::: Record set :::

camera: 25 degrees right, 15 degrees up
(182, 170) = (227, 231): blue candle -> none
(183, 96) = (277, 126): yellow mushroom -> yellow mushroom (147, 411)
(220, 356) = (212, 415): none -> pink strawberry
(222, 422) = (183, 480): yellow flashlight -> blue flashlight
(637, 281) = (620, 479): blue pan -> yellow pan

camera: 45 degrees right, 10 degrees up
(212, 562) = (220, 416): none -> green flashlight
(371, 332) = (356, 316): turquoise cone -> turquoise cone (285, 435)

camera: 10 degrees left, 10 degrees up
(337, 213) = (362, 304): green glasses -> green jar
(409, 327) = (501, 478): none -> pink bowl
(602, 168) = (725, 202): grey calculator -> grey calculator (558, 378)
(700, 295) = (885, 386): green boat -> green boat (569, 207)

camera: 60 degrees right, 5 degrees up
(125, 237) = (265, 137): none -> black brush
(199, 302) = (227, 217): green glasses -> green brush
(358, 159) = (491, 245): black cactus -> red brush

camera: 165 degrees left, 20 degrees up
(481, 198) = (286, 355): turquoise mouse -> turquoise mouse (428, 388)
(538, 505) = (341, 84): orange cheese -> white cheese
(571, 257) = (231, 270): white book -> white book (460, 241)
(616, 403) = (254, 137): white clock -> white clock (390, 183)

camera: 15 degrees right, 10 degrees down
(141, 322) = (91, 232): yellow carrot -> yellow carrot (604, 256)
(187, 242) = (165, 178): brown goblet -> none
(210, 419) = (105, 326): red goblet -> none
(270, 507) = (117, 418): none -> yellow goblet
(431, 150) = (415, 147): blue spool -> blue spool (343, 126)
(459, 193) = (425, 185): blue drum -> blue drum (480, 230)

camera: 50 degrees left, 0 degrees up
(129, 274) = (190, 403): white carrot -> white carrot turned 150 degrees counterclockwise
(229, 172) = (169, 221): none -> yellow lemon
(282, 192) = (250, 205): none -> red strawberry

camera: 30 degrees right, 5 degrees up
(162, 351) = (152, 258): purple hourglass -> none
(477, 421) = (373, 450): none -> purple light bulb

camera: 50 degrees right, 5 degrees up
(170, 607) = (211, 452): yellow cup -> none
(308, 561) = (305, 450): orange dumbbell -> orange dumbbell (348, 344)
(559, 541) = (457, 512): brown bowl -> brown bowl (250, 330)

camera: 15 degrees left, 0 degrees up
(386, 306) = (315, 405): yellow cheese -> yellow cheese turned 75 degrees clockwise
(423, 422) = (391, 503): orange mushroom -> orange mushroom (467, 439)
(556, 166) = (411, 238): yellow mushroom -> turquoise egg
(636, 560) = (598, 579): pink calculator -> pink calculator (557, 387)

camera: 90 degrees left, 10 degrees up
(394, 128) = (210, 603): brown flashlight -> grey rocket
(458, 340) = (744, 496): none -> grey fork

:::

▶ _Brief_
Go through the entries and report every line with the string "camera".

▶ _Finished task_
camera: 25 degrees right, 15 degrees up
camera: 45 degrees right, 10 degrees up
camera: 10 degrees left, 10 degrees up
camera: 60 degrees right, 5 degrees up
camera: 165 degrees left, 20 degrees up
camera: 15 degrees right, 10 degrees down
camera: 50 degrees left, 0 degrees up
camera: 30 degrees right, 5 degrees up
camera: 50 degrees right, 5 degrees up
camera: 15 degrees left, 0 degrees up
camera: 90 degrees left, 10 degrees up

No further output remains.